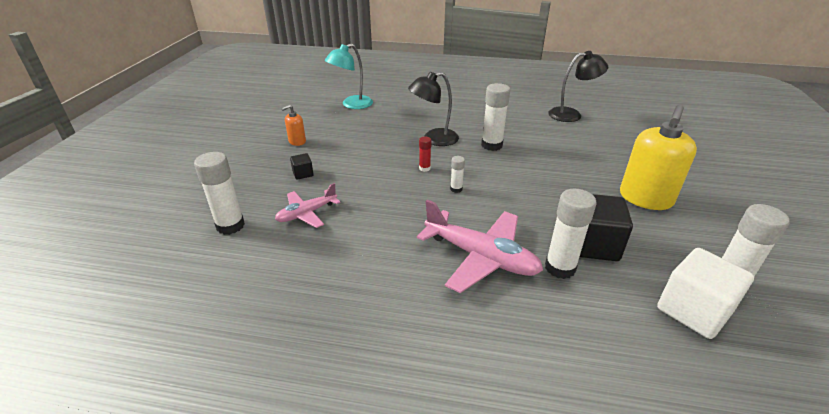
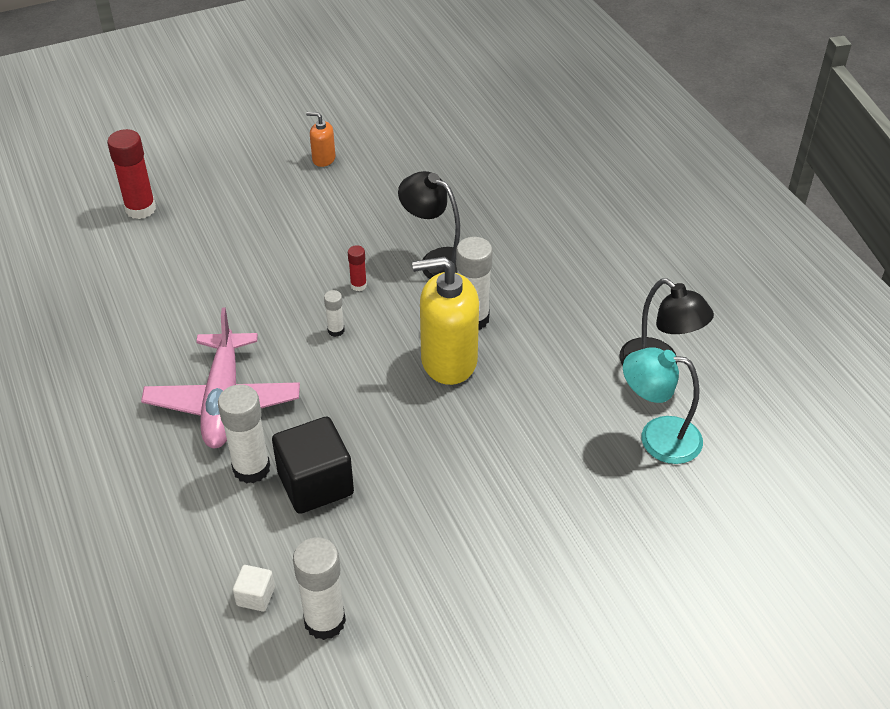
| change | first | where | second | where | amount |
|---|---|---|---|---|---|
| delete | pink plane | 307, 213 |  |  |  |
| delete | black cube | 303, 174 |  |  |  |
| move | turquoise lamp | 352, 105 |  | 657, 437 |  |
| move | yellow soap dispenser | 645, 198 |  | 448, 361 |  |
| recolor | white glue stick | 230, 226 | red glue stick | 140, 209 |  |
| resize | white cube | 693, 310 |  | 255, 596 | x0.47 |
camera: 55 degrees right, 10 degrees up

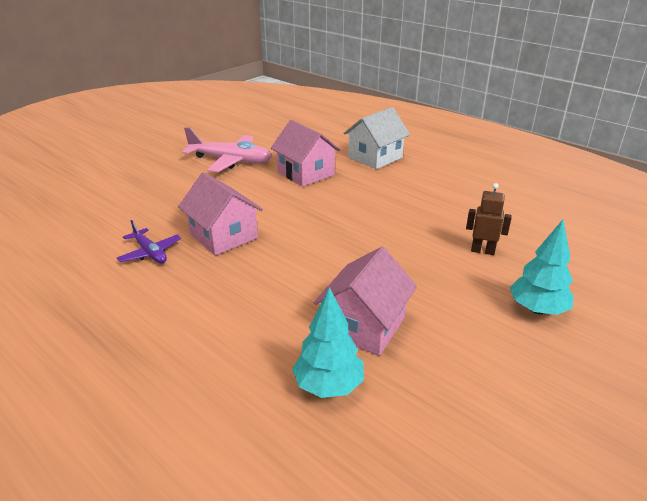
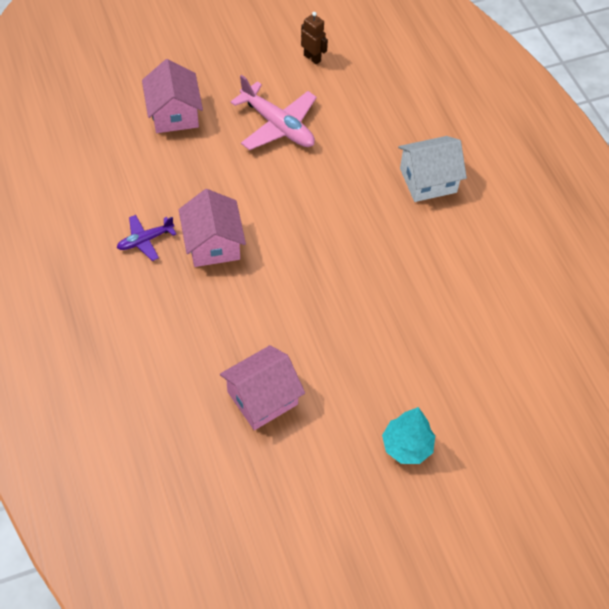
| change | first | where | second | where | amount |
|---|---|---|---|---|---|
| delete | turquoise tree | 328, 386 |  |  |  |
| move | pink house | 306, 173 |  | 174, 114 |  |
| move | brown robot | 482, 251 |  | 312, 58 |  |
| rotate | purple plane | 150, 253 |  | 145, 240 | 75 degrees clockwise |
camera: 25 degrees right, 25 degrees up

▬▬▬▬▬▬▬▬▬▬

From the listing above, copy every line that includes the word "plane".

= Exercise result =
| delete | pink plane | 307, 213 |  |  |  |
| rotate | purple plane | 150, 253 |  | 145, 240 | 75 degrees clockwise |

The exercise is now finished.